# [Exercise instructions]
Take the line that has "cobalt heart shape" in it and every line after it to the end of the entries, and reproduce them exactly.

# [Records]
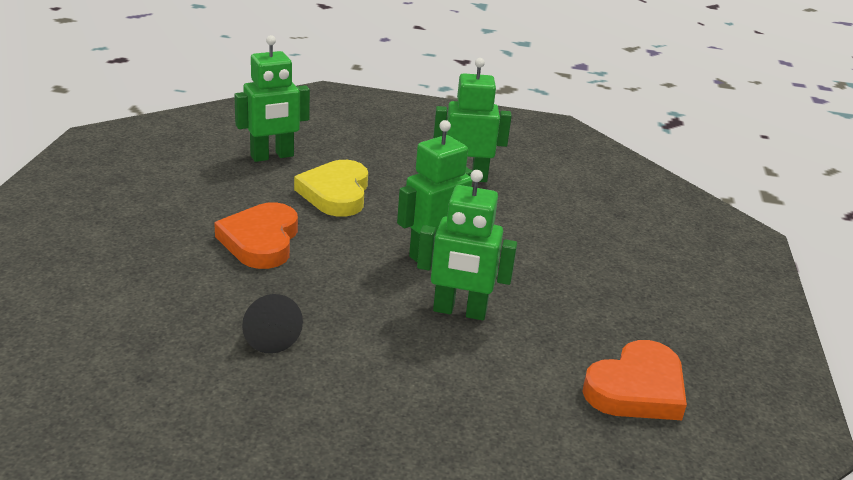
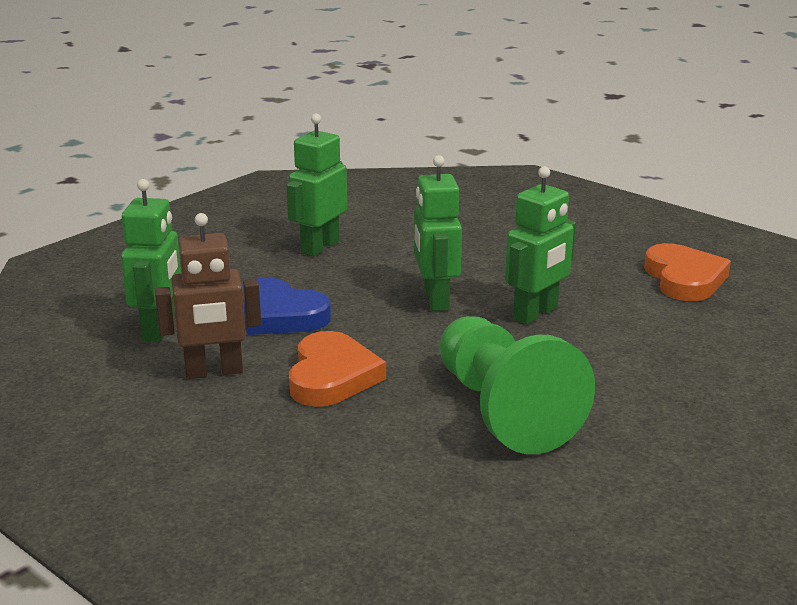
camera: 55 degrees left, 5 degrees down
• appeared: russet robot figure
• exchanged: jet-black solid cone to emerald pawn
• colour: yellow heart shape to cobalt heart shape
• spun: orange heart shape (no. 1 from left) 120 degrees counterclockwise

# [Written answer]
• colour: yellow heart shape to cobalt heart shape
• spun: orange heart shape (no. 1 from left) 120 degrees counterclockwise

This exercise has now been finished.